WHAT YOU ARE ASKED TO DO: Using the material that follows, say how many lines contain the string "camera". Answer with a number only.

SOURCE INFORMATION:
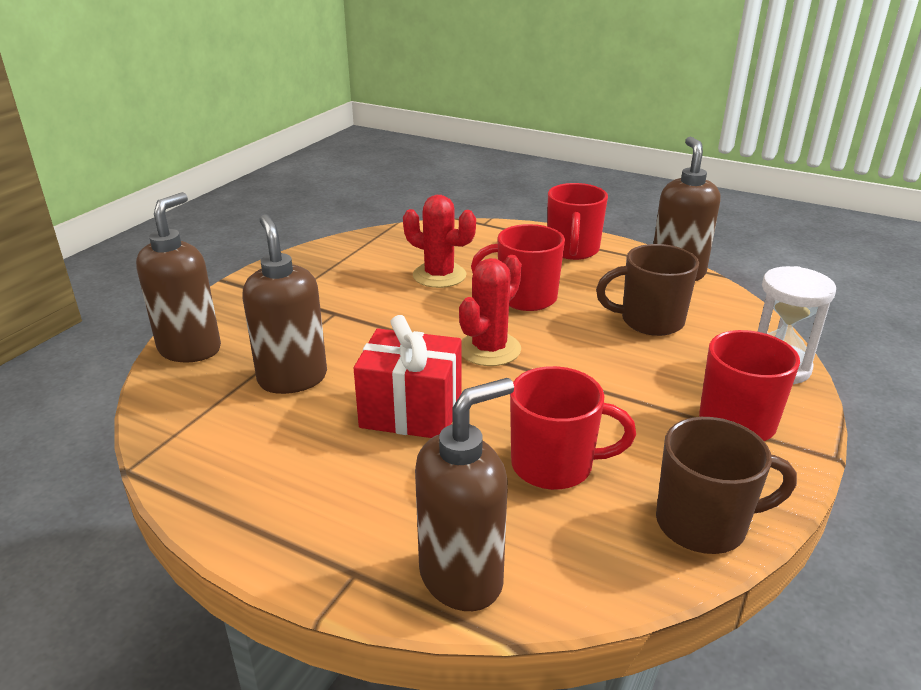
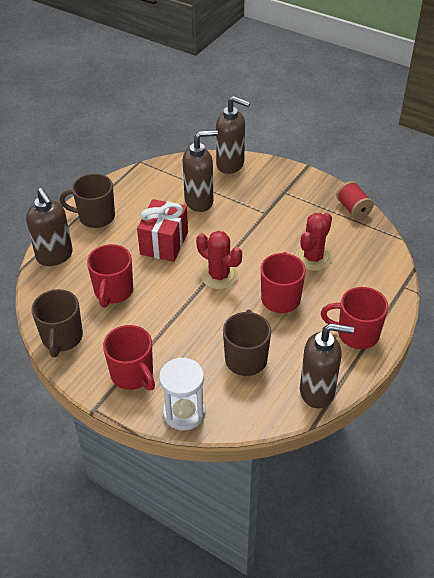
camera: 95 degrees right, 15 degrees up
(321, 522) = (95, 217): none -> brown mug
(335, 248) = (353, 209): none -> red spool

---

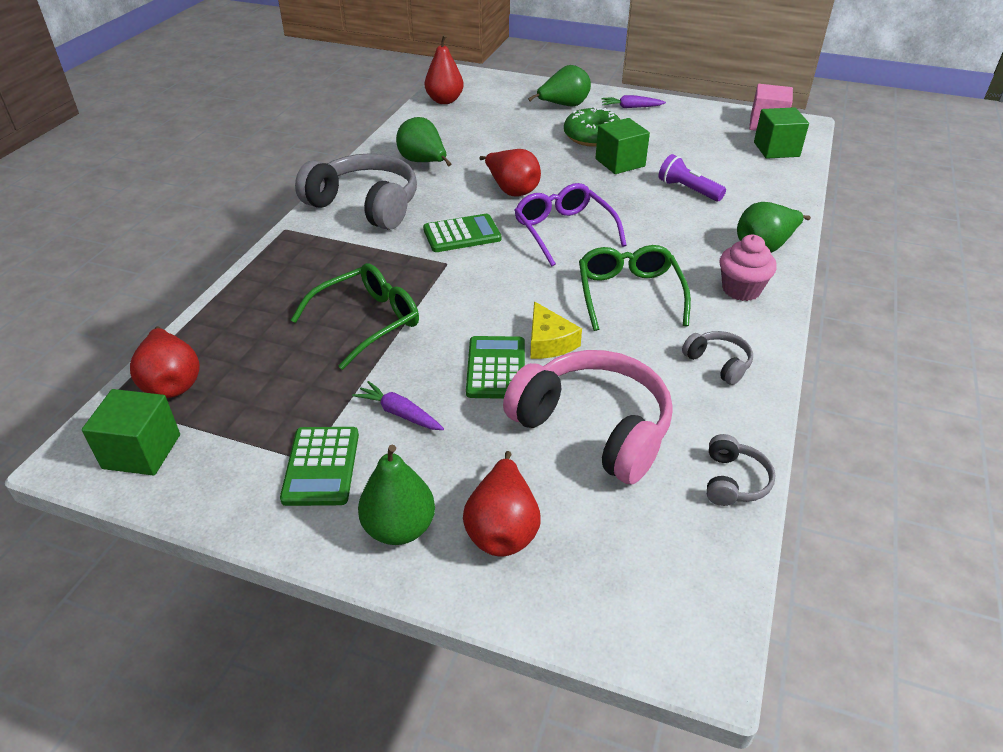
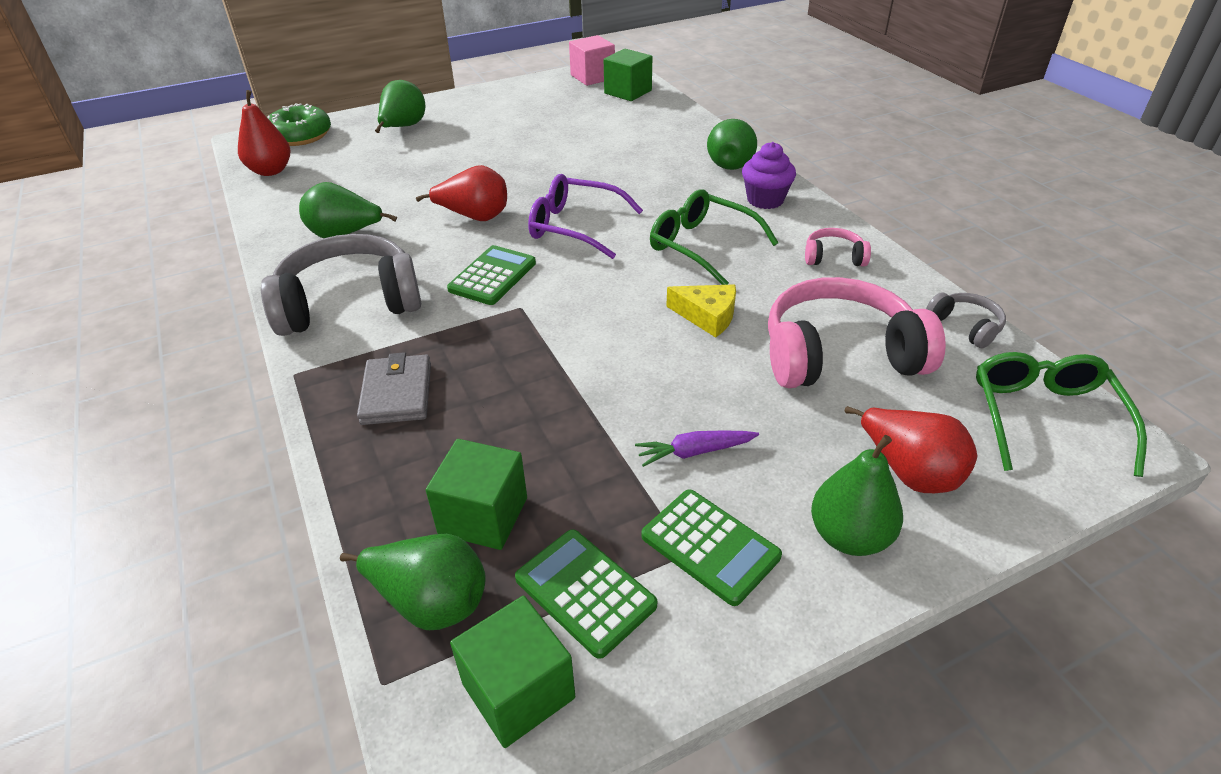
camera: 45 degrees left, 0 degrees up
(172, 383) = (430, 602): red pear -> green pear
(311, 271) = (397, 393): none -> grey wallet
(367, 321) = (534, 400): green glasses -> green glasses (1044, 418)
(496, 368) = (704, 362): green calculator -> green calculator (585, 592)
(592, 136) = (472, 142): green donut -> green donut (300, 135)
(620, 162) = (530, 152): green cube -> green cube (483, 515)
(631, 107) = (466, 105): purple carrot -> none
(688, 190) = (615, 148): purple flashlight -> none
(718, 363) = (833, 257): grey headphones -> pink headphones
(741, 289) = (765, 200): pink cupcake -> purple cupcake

* * *

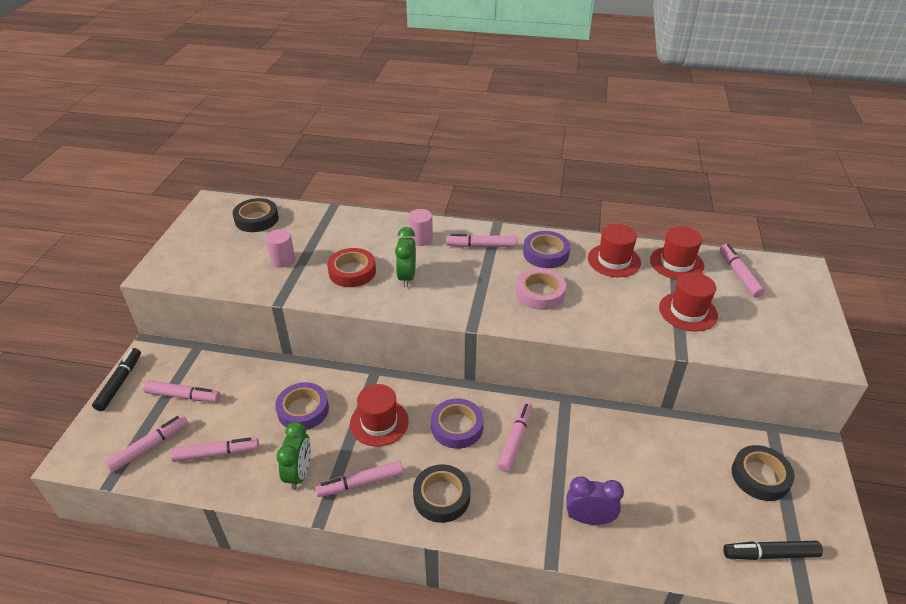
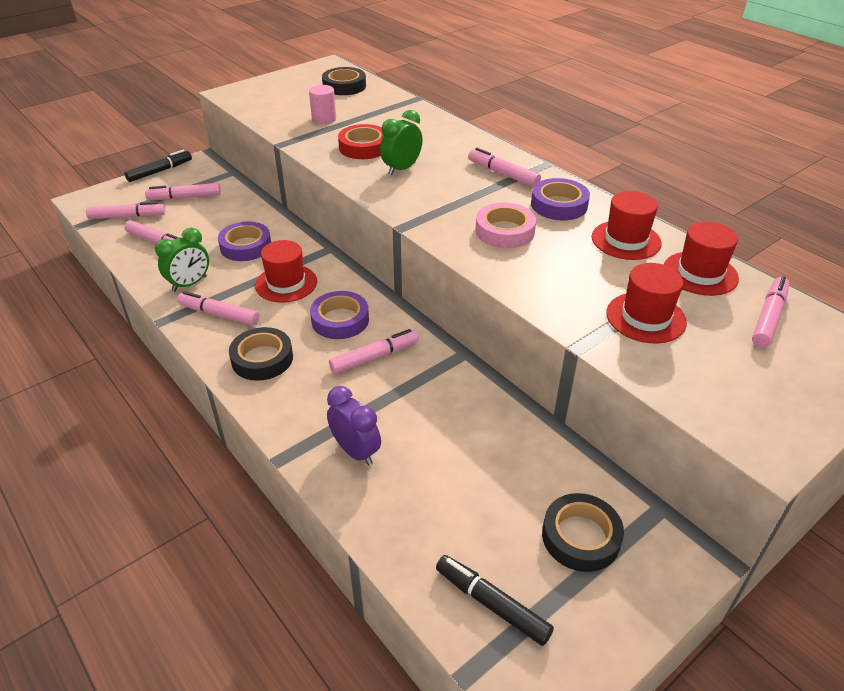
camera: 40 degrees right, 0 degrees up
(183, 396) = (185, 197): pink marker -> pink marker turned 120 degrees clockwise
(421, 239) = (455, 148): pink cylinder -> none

ANSWER SPACE: 3